§ **PROBLEM**
Every line from the beginning of the records below up to the one holding "LIGHT1: TEMT6000 -> LM393" should be quoted exactly; leave out the rest.
──────── RAW DATA
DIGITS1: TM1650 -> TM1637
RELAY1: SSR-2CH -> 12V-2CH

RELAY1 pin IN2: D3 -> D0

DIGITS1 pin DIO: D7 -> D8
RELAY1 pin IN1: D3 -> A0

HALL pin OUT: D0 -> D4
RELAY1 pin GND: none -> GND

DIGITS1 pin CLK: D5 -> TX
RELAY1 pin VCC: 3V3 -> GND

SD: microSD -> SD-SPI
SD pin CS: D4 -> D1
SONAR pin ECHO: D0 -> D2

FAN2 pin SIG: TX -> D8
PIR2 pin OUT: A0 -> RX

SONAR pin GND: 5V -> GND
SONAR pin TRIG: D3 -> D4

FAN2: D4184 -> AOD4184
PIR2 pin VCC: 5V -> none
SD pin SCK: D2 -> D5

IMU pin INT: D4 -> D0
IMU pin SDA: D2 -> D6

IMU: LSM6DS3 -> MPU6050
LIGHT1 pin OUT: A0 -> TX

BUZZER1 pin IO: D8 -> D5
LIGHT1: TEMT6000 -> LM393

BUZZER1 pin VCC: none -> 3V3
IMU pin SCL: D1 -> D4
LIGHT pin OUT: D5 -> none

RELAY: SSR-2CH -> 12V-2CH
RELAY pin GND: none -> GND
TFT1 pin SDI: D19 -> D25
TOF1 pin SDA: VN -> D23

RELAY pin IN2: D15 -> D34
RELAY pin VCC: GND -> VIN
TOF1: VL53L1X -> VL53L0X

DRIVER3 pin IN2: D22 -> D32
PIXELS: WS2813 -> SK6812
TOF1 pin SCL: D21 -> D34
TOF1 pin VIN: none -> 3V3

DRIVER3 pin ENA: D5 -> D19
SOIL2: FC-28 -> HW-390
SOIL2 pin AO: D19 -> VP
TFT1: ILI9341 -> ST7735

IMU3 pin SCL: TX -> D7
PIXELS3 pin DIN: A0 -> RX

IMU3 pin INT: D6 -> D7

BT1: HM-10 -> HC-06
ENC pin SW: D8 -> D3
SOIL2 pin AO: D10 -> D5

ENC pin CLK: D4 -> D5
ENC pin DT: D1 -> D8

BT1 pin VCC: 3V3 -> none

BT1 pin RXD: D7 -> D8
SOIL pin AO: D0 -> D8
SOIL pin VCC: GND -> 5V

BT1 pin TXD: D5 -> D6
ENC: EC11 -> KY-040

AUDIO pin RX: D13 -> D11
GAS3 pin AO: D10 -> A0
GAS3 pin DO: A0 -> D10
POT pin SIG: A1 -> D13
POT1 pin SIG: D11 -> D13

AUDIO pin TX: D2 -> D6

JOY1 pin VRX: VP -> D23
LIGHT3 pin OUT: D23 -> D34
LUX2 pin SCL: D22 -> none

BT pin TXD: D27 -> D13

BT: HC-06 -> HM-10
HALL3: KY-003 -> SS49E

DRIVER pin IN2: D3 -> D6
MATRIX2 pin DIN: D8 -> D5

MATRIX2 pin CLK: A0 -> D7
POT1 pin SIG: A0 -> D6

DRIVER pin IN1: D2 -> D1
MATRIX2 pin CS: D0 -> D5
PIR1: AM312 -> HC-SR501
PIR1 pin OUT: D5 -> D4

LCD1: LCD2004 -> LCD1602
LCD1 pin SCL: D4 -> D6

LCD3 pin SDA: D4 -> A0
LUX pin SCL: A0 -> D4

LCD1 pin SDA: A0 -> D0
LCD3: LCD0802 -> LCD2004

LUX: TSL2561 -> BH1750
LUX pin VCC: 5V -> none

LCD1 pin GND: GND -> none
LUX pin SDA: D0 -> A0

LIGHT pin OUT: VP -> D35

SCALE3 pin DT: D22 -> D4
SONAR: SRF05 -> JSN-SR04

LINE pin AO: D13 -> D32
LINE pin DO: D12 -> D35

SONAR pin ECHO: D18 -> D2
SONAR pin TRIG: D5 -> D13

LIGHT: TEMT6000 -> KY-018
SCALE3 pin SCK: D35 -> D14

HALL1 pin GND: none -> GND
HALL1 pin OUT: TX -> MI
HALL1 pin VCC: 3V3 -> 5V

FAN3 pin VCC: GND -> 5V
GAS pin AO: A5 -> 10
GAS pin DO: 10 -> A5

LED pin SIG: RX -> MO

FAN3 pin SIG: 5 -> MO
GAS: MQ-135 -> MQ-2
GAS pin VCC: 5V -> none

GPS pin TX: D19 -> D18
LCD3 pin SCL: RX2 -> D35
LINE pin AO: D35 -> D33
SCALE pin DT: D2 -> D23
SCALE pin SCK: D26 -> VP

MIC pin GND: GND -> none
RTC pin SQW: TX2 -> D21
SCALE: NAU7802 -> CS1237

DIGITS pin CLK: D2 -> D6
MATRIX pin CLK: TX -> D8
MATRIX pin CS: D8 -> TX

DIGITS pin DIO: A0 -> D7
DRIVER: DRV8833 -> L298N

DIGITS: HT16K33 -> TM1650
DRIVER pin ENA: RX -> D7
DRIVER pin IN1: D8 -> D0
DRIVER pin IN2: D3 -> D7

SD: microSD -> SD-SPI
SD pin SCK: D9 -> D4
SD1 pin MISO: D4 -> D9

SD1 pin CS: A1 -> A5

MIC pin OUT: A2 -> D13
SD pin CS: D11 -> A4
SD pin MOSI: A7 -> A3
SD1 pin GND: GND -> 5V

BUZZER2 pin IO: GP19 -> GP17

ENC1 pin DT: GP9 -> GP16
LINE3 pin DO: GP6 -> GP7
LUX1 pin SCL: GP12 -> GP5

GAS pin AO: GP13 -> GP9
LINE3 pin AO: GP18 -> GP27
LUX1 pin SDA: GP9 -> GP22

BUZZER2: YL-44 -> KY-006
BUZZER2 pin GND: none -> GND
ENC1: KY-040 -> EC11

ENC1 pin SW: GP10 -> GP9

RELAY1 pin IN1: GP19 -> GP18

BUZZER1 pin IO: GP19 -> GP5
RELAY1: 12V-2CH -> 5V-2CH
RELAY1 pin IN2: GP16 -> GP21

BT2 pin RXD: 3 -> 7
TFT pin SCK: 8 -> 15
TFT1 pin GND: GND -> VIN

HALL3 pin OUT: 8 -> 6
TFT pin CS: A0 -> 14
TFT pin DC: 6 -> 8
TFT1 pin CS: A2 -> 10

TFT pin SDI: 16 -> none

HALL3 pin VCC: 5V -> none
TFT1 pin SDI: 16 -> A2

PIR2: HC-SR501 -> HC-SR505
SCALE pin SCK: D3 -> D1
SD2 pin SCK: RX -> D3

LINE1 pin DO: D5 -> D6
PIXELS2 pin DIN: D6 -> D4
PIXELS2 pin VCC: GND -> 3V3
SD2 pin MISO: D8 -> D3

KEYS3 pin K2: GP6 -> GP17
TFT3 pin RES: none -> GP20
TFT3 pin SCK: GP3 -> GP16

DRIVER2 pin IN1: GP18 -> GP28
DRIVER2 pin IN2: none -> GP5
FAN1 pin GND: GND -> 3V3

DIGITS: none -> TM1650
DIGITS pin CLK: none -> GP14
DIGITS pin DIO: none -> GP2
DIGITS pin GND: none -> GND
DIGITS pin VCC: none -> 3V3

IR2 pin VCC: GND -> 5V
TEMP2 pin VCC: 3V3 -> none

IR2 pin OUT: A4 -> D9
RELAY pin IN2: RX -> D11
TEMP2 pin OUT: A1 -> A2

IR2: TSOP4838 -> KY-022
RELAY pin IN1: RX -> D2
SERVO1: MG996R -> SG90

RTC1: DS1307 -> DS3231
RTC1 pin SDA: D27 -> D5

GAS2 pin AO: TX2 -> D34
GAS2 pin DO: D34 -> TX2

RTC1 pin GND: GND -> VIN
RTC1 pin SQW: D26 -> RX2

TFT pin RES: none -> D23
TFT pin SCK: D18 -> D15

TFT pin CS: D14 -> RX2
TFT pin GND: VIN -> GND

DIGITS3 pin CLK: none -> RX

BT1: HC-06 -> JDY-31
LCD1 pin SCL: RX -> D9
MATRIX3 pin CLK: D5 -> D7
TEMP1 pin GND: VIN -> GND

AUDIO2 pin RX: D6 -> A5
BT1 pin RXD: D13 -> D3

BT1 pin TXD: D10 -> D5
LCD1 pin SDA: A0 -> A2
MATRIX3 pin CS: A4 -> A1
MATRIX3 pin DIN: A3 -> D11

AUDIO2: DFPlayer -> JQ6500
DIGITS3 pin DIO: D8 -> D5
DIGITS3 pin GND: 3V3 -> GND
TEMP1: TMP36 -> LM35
────────────────
§ **OUTPUT OF THE EXERCISE**
DIGITS1: TM1650 -> TM1637
RELAY1: SSR-2CH -> 12V-2CH

RELAY1 pin IN2: D3 -> D0

DIGITS1 pin DIO: D7 -> D8
RELAY1 pin IN1: D3 -> A0

HALL pin OUT: D0 -> D4
RELAY1 pin GND: none -> GND

DIGITS1 pin CLK: D5 -> TX
RELAY1 pin VCC: 3V3 -> GND

SD: microSD -> SD-SPI
SD pin CS: D4 -> D1
SONAR pin ECHO: D0 -> D2

FAN2 pin SIG: TX -> D8
PIR2 pin OUT: A0 -> RX

SONAR pin GND: 5V -> GND
SONAR pin TRIG: D3 -> D4

FAN2: D4184 -> AOD4184
PIR2 pin VCC: 5V -> none
SD pin SCK: D2 -> D5

IMU pin INT: D4 -> D0
IMU pin SDA: D2 -> D6

IMU: LSM6DS3 -> MPU6050
LIGHT1 pin OUT: A0 -> TX

BUZZER1 pin IO: D8 -> D5
LIGHT1: TEMT6000 -> LM393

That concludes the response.